▼

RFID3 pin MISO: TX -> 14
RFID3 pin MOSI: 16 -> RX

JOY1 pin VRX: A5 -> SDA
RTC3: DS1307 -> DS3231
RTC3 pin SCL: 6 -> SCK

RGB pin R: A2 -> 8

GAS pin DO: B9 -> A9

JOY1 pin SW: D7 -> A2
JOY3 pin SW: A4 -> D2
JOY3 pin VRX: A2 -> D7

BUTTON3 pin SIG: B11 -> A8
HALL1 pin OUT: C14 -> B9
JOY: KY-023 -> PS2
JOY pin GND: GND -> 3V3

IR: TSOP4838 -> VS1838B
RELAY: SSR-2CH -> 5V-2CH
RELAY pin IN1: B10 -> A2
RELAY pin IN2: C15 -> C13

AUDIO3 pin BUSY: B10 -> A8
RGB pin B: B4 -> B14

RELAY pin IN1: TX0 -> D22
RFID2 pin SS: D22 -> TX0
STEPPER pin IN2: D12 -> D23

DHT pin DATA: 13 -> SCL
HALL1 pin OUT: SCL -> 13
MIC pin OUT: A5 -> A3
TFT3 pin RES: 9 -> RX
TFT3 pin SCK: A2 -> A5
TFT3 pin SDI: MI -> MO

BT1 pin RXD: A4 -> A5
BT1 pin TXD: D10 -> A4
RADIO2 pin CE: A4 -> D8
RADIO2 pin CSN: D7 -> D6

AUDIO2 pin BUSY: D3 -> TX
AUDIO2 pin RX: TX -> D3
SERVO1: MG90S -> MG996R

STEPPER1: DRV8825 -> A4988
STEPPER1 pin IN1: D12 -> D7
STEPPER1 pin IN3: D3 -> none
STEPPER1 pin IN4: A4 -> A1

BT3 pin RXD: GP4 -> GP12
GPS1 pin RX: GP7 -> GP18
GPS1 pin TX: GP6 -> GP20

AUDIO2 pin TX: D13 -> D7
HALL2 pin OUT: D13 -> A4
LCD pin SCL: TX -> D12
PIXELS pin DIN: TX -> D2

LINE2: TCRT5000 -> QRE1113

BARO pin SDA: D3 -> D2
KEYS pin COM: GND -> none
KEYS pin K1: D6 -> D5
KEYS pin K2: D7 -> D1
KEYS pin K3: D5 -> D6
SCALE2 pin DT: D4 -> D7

▲

WHAT THE EXERCISE ASKS - Within the records above, each line containing "KEYS" is to be returned.

RESULT OF THIS EXERCISE -
KEYS pin COM: GND -> none
KEYS pin K1: D6 -> D5
KEYS pin K2: D7 -> D1
KEYS pin K3: D5 -> D6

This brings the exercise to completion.